Brief: Please give all of the data again, character for character, and drop the pictures.

Exercise inputs:
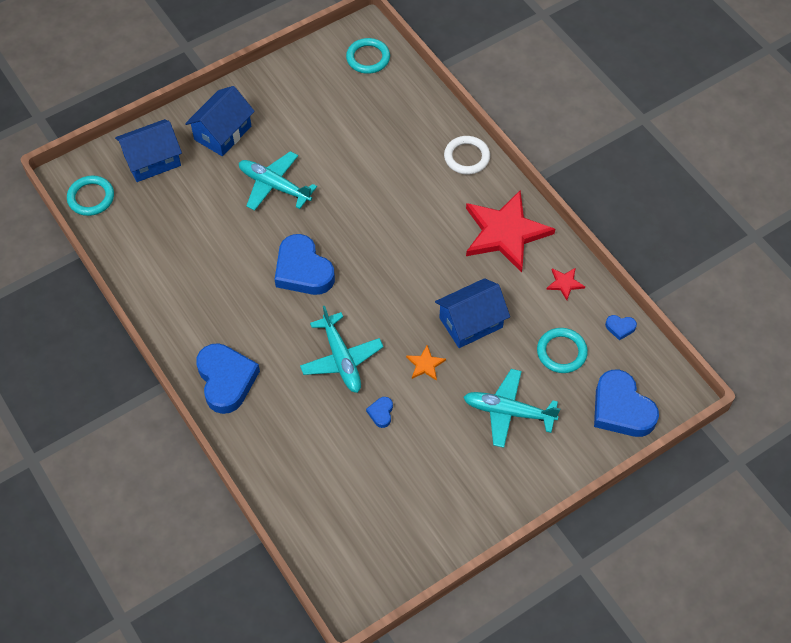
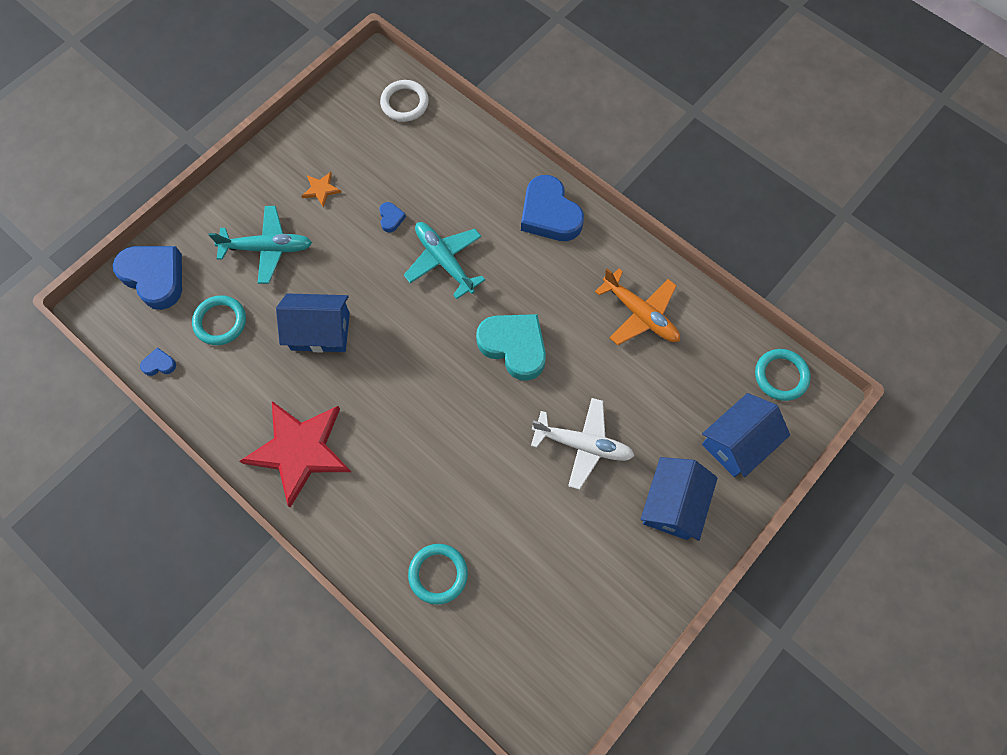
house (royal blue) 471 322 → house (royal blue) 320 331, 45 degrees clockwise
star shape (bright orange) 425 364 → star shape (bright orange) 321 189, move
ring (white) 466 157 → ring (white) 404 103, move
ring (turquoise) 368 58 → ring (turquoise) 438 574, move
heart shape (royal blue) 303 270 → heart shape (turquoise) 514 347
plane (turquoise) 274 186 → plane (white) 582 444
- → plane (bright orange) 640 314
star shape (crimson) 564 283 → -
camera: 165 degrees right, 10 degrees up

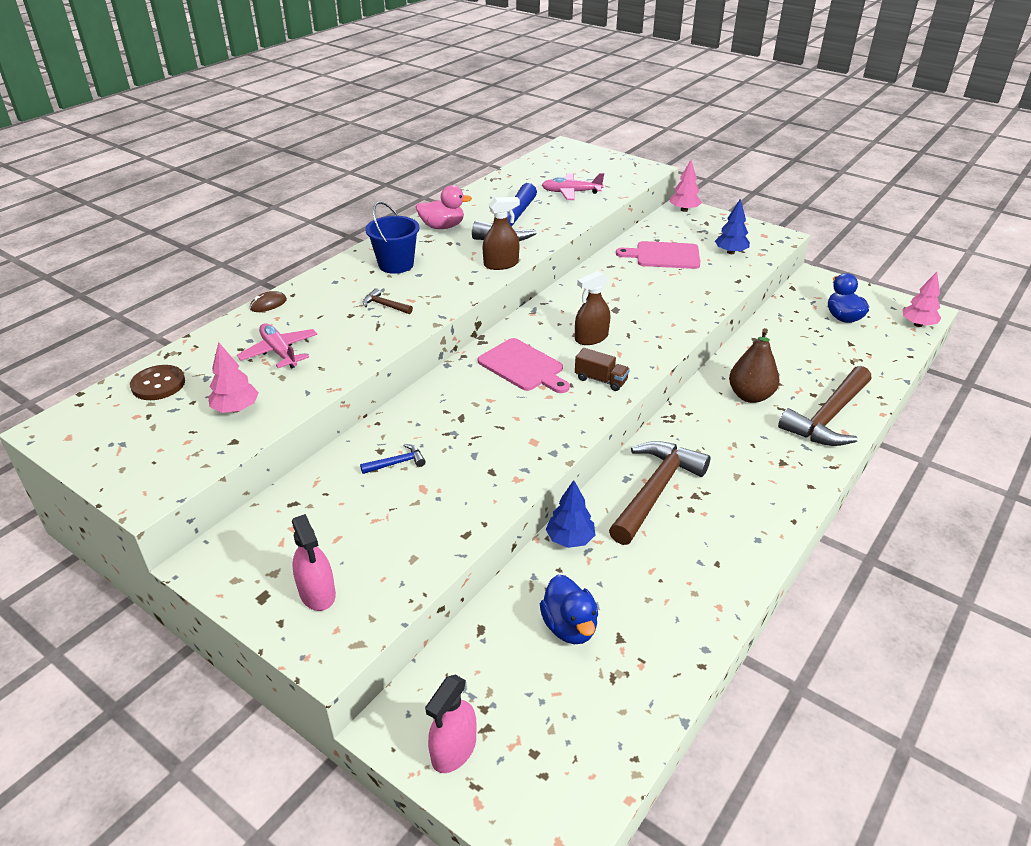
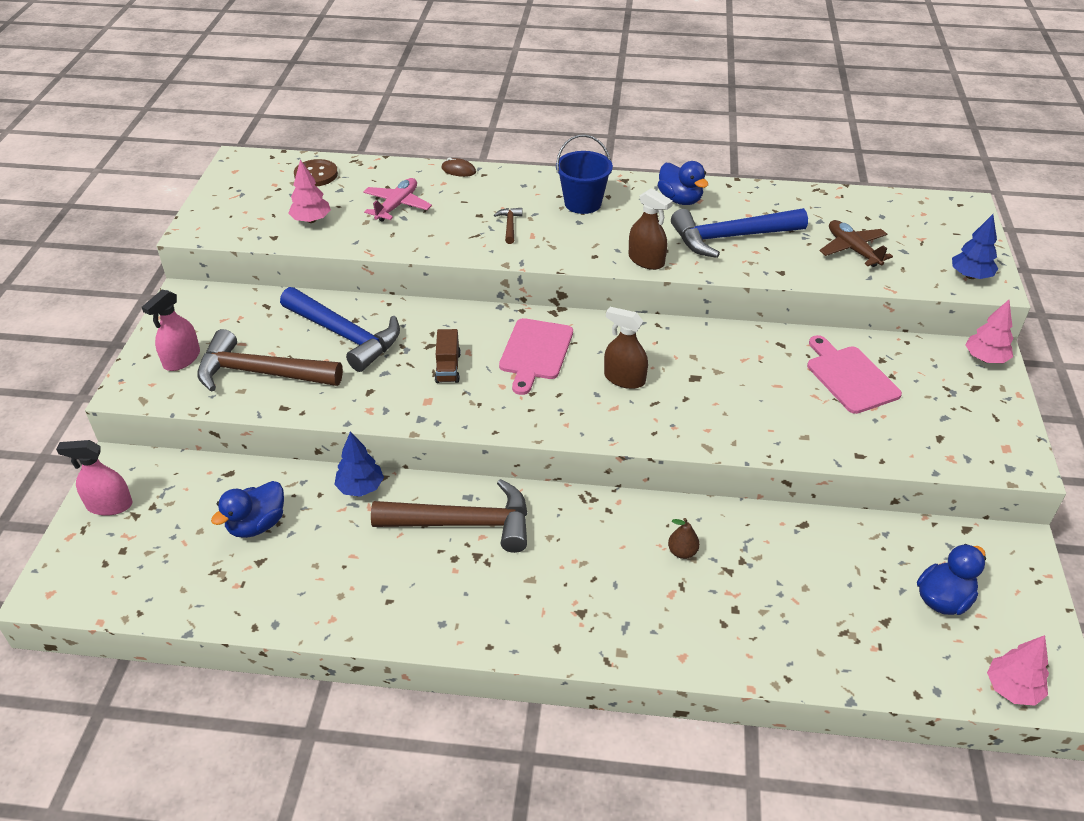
carpenter's hammer (dark brown) 828 417 → carpenter's hammer (dark brown) 261 373, move
carpenter's hammer (royal blue) 397 463 → carpenter's hammer (royal blue) 345 335, x2.40
lorry (dark brown) 601 380 → lorry (dark brown) 448 367, move
toy duck (rosy) 442 227 → toy duck (royal blue) 680 200
toy pear (dark brown) 750 396 → toy pear (dark brown) 682 552, x0.51
plane (rosy) 571 192 → plane (dark brown) 852 249
toy tree (royal blue) 730 252 → toy tree (royal blue) 970 276, move
camera: 60 degrees right, 5 degrees up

Answer to the exercise:
house (royal blue) 471 322 → house (royal blue) 320 331, 45 degrees clockwise
star shape (bright orange) 425 364 → star shape (bright orange) 321 189, move
ring (white) 466 157 → ring (white) 404 103, move
ring (turquoise) 368 58 → ring (turquoise) 438 574, move
heart shape (royal blue) 303 270 → heart shape (turquoise) 514 347
plane (turquoise) 274 186 → plane (white) 582 444
- → plane (bright orange) 640 314
star shape (crimson) 564 283 → -
camera: 165 degrees right, 10 degrees up

carpenter's hammer (dark brown) 828 417 → carpenter's hammer (dark brown) 261 373, move
carpenter's hammer (royal blue) 397 463 → carpenter's hammer (royal blue) 345 335, x2.40
lorry (dark brown) 601 380 → lorry (dark brown) 448 367, move
toy duck (rosy) 442 227 → toy duck (royal blue) 680 200
toy pear (dark brown) 750 396 → toy pear (dark brown) 682 552, x0.51
plane (rosy) 571 192 → plane (dark brown) 852 249
toy tree (royal blue) 730 252 → toy tree (royal blue) 970 276, move
camera: 60 degrees right, 5 degrees up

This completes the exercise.